Source records:
○ ○ ○ ○ ○

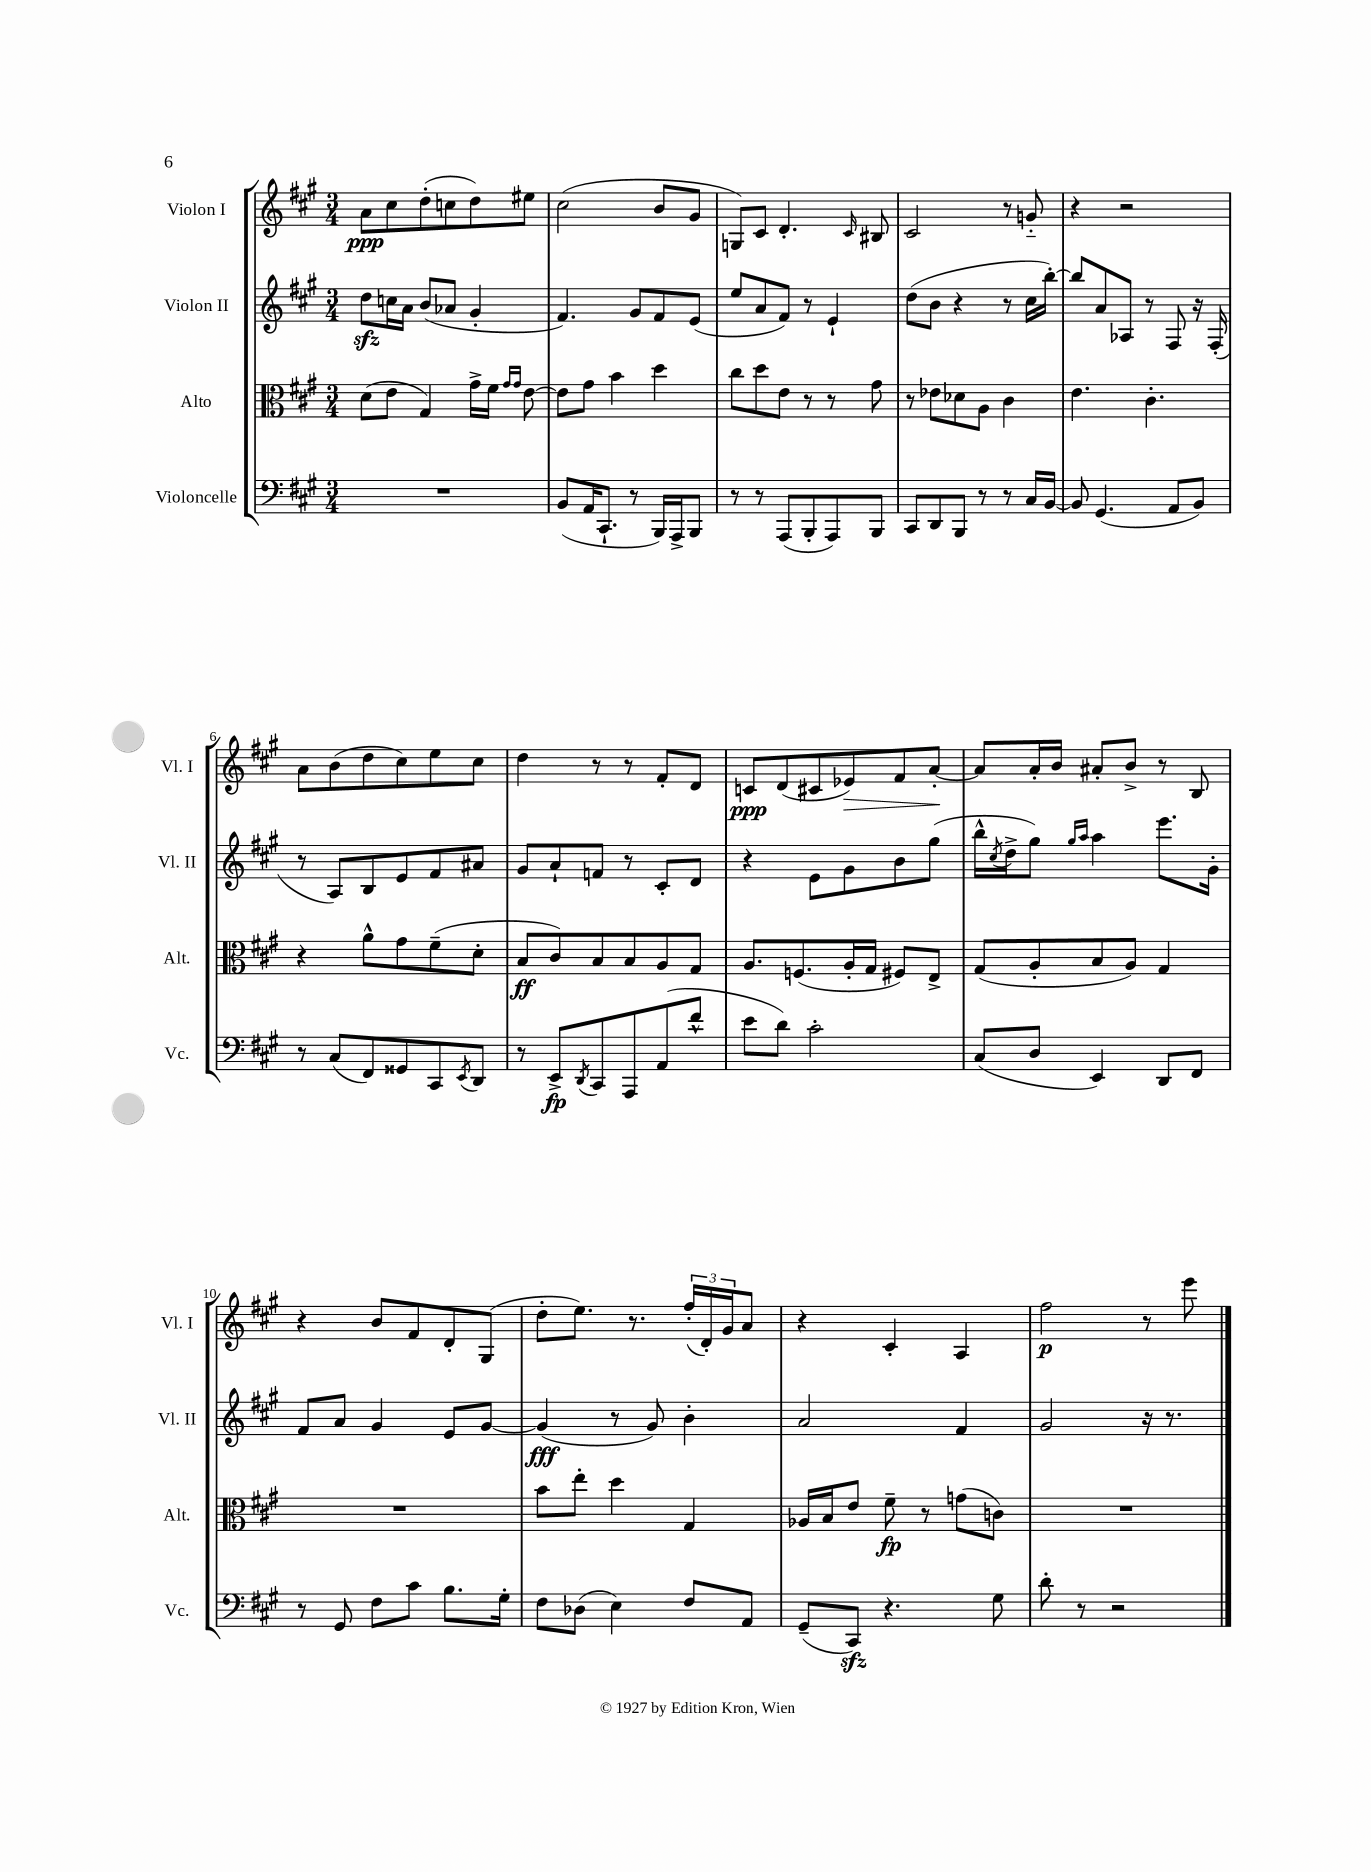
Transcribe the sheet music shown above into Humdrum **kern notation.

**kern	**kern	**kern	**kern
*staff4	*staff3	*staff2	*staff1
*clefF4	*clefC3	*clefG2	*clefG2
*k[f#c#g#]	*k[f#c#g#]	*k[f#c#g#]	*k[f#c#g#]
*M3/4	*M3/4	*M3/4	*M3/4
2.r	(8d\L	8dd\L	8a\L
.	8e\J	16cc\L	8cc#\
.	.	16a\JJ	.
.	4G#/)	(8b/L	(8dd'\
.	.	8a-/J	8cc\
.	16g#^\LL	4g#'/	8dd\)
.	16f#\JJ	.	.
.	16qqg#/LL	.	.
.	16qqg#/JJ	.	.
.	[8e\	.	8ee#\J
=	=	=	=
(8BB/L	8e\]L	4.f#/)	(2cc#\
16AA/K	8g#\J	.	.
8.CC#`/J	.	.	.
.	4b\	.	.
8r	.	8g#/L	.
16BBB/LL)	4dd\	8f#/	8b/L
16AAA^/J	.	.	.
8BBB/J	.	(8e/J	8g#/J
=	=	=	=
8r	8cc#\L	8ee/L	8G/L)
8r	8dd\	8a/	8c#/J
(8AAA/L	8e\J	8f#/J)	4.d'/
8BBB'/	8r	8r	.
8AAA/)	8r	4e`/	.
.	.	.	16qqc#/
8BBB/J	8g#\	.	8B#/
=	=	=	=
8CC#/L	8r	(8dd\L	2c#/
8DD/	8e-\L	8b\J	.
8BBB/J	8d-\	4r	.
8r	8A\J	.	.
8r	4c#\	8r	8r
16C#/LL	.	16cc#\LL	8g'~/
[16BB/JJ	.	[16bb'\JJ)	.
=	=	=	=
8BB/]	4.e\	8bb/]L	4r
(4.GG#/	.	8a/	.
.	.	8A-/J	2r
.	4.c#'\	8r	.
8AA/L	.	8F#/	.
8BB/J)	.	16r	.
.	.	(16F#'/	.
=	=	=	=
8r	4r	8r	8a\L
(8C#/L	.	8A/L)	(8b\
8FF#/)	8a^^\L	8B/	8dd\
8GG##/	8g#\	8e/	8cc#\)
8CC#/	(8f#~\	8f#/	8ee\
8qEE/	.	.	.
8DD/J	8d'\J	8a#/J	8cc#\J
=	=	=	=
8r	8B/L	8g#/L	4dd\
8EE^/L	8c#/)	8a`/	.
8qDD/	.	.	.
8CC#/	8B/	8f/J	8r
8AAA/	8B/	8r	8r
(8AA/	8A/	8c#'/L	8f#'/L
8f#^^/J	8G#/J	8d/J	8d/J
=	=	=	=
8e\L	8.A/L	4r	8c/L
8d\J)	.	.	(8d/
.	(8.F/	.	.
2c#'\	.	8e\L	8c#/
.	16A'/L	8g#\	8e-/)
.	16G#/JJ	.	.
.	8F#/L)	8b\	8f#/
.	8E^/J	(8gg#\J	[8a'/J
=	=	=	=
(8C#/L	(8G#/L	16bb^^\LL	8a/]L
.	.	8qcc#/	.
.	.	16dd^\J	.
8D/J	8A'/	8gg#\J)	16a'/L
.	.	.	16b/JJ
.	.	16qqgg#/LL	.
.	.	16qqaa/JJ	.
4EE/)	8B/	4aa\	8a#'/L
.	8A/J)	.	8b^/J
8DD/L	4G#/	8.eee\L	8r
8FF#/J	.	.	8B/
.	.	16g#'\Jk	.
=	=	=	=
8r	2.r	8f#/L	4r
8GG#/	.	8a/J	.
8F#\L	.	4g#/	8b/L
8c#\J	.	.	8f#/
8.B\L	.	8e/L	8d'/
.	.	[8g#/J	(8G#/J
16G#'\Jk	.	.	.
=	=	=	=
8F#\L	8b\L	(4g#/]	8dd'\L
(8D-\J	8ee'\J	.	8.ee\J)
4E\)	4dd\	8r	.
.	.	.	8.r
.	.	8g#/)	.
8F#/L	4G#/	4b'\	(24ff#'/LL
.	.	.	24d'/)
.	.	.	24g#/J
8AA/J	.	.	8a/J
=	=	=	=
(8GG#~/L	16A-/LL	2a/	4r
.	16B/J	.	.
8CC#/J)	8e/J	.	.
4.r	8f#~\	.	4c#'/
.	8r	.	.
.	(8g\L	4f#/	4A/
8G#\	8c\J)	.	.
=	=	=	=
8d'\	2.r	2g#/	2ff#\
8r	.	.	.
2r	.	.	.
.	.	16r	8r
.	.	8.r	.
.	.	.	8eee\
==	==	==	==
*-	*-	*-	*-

○ ○ ○ ○ ○

Goal of the exercise: Copy out every line of the records above verbatim, leaving out any pictures.

Worked answer:
Transcribe the sheet music shown above into Humdrum **kern notation.

**kern	**kern	**kern	**kern
*staff4	*staff3	*staff2	*staff1
*clefF4	*clefC3	*clefG2	*clefG2
*k[f#c#g#]	*k[f#c#g#]	*k[f#c#g#]	*k[f#c#g#]
*M3/4	*M3/4	*M3/4	*M3/4
2.r	(8d\L	8dd\L	8a\L
.	8e\J	16cc\L	8cc#\
.	.	16a\JJ	.
.	4G#/)	(8b/L	(8dd'\
.	.	8a-/J	8cc\
.	16g#^\LL	4g#'/	8dd\)
.	16f#\JJ	.	.
.	16qqg#/LL	.	.
.	16qqg#/JJ	.	.
.	[8e\	.	8ee#\J
=	=	=	=
(8BB/L	8e\]L	4.f#/)	(2cc#\
16AA/K	8g#\J	.	.
8.CC#`/J	.	.	.
.	4b\	.	.
8r	.	8g#/L	.
16BBB/LL)	4dd\	8f#/	8b/L
16AAA^/J	.	.	.
8BBB/J	.	(8e/J	8g#/J
=	=	=	=
8r	8cc#\L	8ee/L	8G/L)
8r	8dd\	8a/	8c#/J
(8AAA/L	8e\J	8f#/J)	4.d'/
8BBB'/	8r	8r	.
8AAA/)	8r	4e`/	.
.	.	.	16qqc#/
8BBB/J	8g#\	.	8B#/
=	=	=	=
8CC#/L	8r	(8dd\L	2c#/
8DD/	8e-\L	8b\J	.
8BBB/J	8d-\	4r	.
8r	8A\J	.	.
8r	4c#\	8r	8r
16C#/LL	.	16cc#\LL	8g'~/
[16BB/JJ	.	[16bb'\JJ)	.
=	=	=	=
8BB/]	4.e\	8bb/]L	4r
(4.GG#/	.	8a/	.
.	.	8A-/J	2r
.	4.c#'\	8r	.
8AA/L	.	8F#/	.
8BB/J)	.	16r	.
.	.	(16F#'/	.
=	=	=	=
8r	4r	8r	8a\L
(8C#/L	.	8A/L)	(8b\
8FF#/)	8a^^\L	8B/	8dd\
8GG##/	8g#\	8e/	8cc#\)
8CC#/	(8f#~\	8f#/	8ee\
8qEE/	.	.	.
8DD/J	8d'\J	8a#/J	8cc#\J
=	=	=	=
8r	8B/L	8g#/L	4dd\
8EE^/L	8c#/)	8a`/	.
8qDD/	.	.	.
8CC#/	8B/	8f/J	8r
8AAA/	8B/	8r	8r
(8AA/	8A/	8c#'/L	8f#'/L
8f#^^/J	8G#/J	8d/J	8d/J
=	=	=	=
8e\L	8.A/L	4r	8c/L
8d\J)	.	.	(8d/
.	(8.F/	.	.
2c#'\	.	8e\L	8c#/
.	16A'/L	8g#\	8e-/)
.	16G#/JJ	.	.
.	8F#/L)	8b\	8f#/
.	8E^/J	(8gg#\J	[8a'/J
=	=	=	=
(8C#/L	(8G#/L	16bb^^\LL	8a/]L
.	.	8qcc#/	.
.	.	16dd^\J	.
8D/J	8A'/	8gg#\J)	16a'/L
.	.	.	16b/JJ
.	.	16qqgg#/LL	.
.	.	16qqaa/JJ	.
4EE/)	8B/	4aa\	8a#'/L
.	8A/J)	.	8b^/J
8DD/L	4G#/	8.eee\L	8r
8FF#/J	.	.	8B/
.	.	16g#'\Jk	.
=	=	=	=
8r	2.r	8f#/L	4r
8GG#/	.	8a/J	.
8F#\L	.	4g#/	8b/L
8c#\J	.	.	8f#/
8.B\L	.	8e/L	8d'/
.	.	[8g#/J	(8G#/J
16G#'\Jk	.	.	.
=	=	=	=
8F#\L	8b\L	(4g#/]	8dd'\L
(8D-\J	8ee'\J	.	8.ee\J)
4E\)	4dd\	8r	.
.	.	.	8.r
.	.	8g#/)	.
8F#/L	4G#/	4b'\	(24ff#'/LL
.	.	.	24d'/)
.	.	.	24g#/J
8AA/J	.	.	8a/J
=	=	=	=
(8GG#~/L	16A-/LL	2a/	4r
.	16B/J	.	.
8CC#/J)	8e/J	.	.
4.r	8f#~\	.	4c#'/
.	8r	.	.
.	(8g\L	4f#/	4A/
8G#\	8c\J)	.	.
=	=	=	=
8d'\	2.r	2g#/	2ff#\
8r	.	.	.
2r	.	.	.
.	.	16r	8r
.	.	8.r	.
.	.	.	8eee\
==	==	==	==
*-	*-	*-	*-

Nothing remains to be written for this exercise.